→ **What you should do**: Retype every line below word for word, leaving out the pictures.

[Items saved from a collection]
┌──
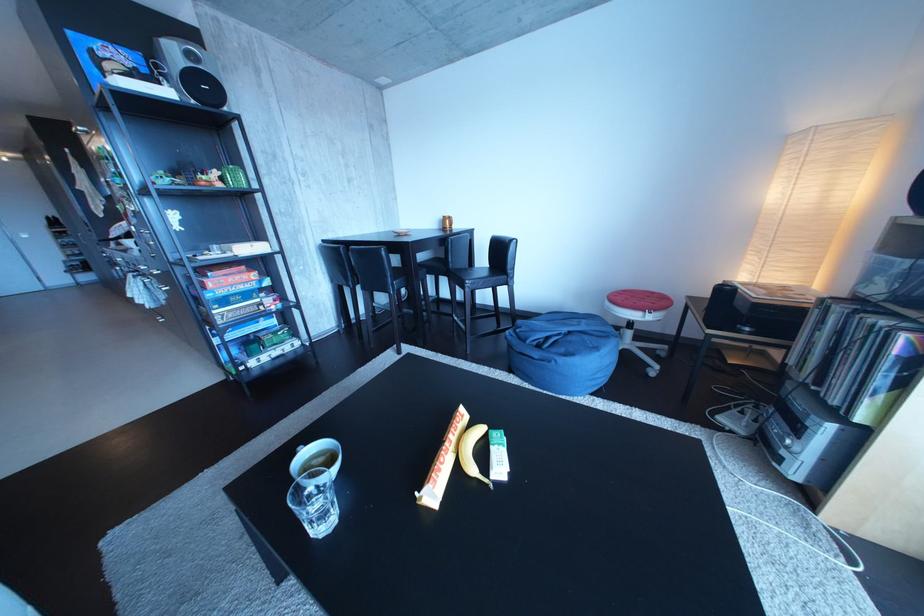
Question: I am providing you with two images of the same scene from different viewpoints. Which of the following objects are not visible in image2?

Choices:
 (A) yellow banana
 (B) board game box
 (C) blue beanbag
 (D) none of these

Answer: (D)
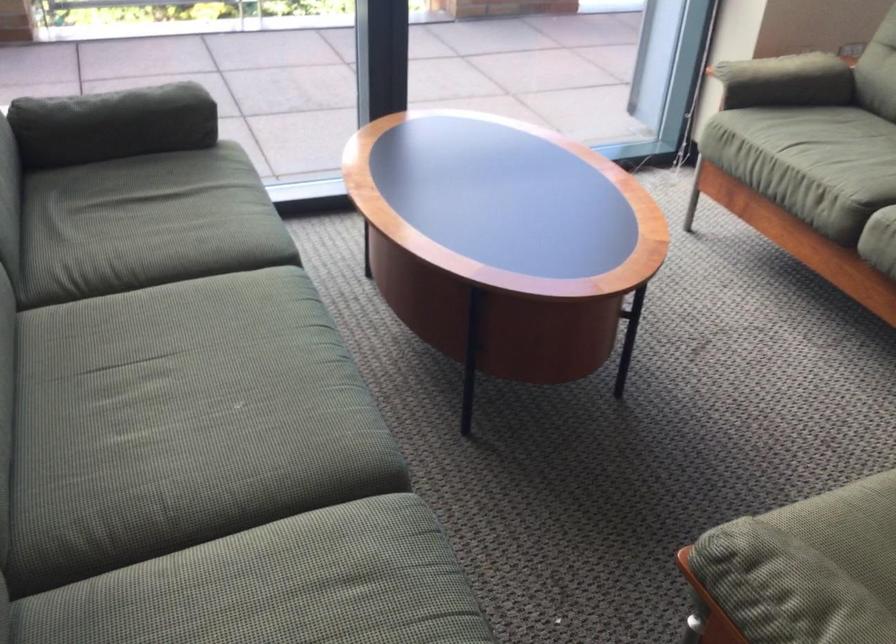
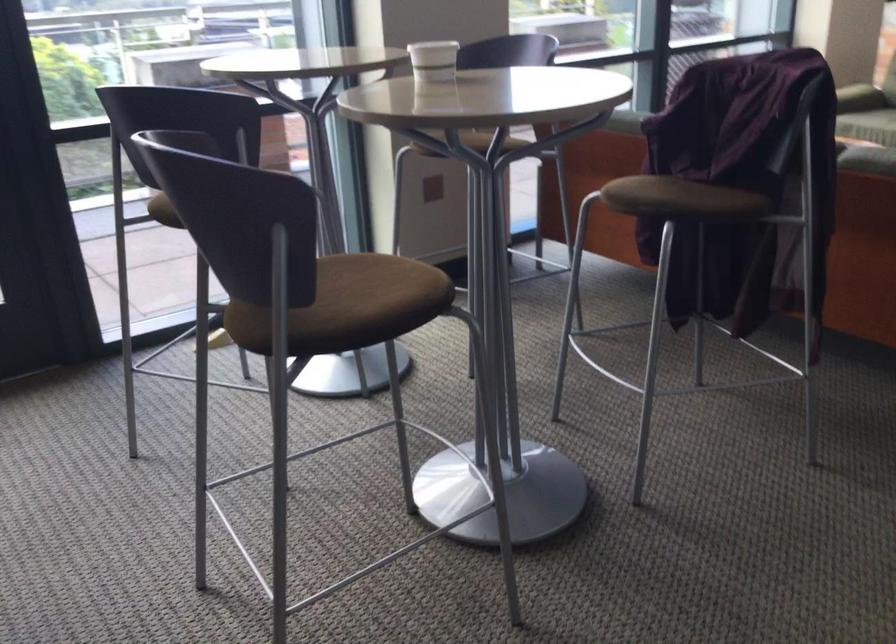
Question: I am providing you with two images of the same scene from different viewpoints. After the viewpoint changes to image2, which objects are now occluded?

Choices:
 (A) brown chair sitting surface
 (B) green sofa sitting surface
 (C) pink glove
 (D) white paper cup

Answer: (B)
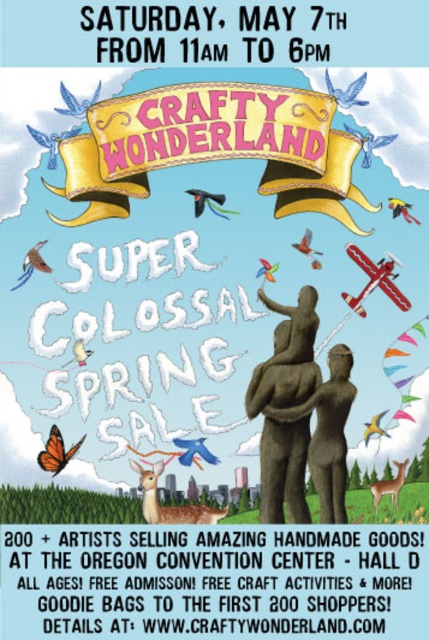
Question: Where is orange paper kite at lower left located in relation to brown furry deer at lower right in the image?

Choices:
 (A) left
 (B) right

Answer: (A)

Question: Estimate the real-world distances between objects in this image. Which object is farther from the matte stone statue at center?

Choices:
 (A) red matte kite at upper right
 (B) brown furry deer at lower right

Answer: (A)

Question: Does red matte airplane at upper right appear over red matte kite at upper right?

Choices:
 (A) no
 (B) yes

Answer: (A)

Question: Considering the real-world distances, which object is farthest from the orange paper kite at lower left?

Choices:
 (A) matte stone statue at center
 (B) translucent plastic kite at center
 (C) matte brown kite at upper left
 (D) yellow paper kite at center

Answer: (D)

Question: Which of the following is the closest to the observer?

Choices:
 (A) matte stone statue at center
 (B) matte brown statue at center
 (C) red matte kite at upper right

Answer: (A)

Question: Does matte stone statue at center appear over red matte kite at upper right?

Choices:
 (A) no
 (B) yes

Answer: (A)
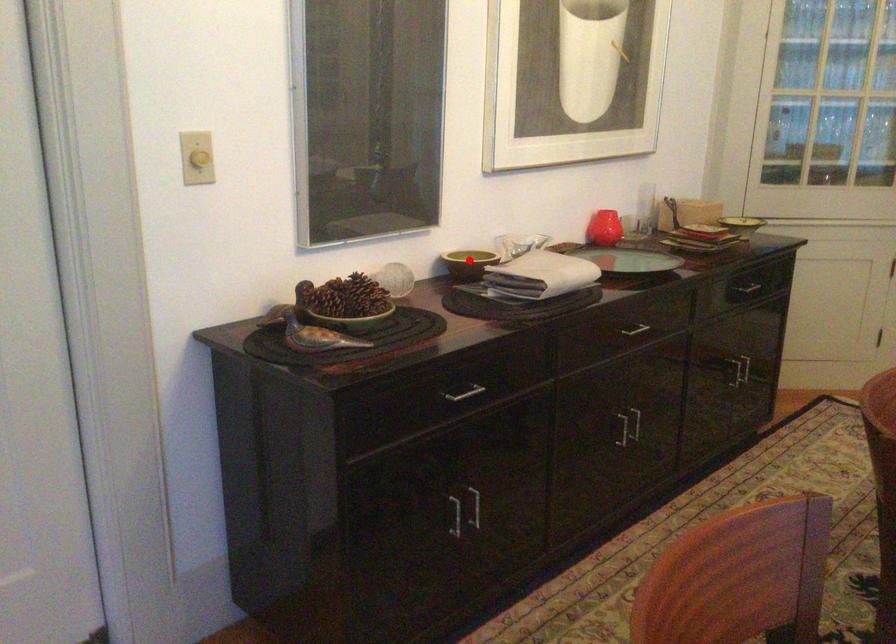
└──
→ **Answer below**:
Question: I am providing you with two images of the same scene from different viewpoints. Which of the following objects are not visible in image2?

Choices:
 (A) yellow banana
 (B) board game box
 (C) blue beanbag
 (D) none of these

Answer: (D)
Question: I am providing you with two images of the same scene from different viewpoints. After the viewpoint changes to image2, which objects are now occluded?

Choices:
 (A) brown chair sitting surface
 (B) green sofa sitting surface
 (C) pink glove
 (D) white paper cup

Answer: (B)
Question: Where is orange paper kite at lower left located in relation to brown furry deer at lower right in the image?

Choices:
 (A) left
 (B) right

Answer: (A)

Question: Estimate the real-world distances between objects in this image. Which object is farther from the matte stone statue at center?

Choices:
 (A) red matte kite at upper right
 (B) brown furry deer at lower right

Answer: (A)

Question: Does red matte airplane at upper right appear over red matte kite at upper right?

Choices:
 (A) no
 (B) yes

Answer: (A)

Question: Considering the real-world distances, which object is farthest from the orange paper kite at lower left?

Choices:
 (A) matte stone statue at center
 (B) translucent plastic kite at center
 (C) matte brown kite at upper left
 (D) yellow paper kite at center

Answer: (D)

Question: Which of the following is the closest to the observer?

Choices:
 (A) matte stone statue at center
 (B) matte brown statue at center
 (C) red matte kite at upper right

Answer: (A)

Question: Does matte stone statue at center appear over red matte kite at upper right?

Choices:
 (A) no
 (B) yes

Answer: (A)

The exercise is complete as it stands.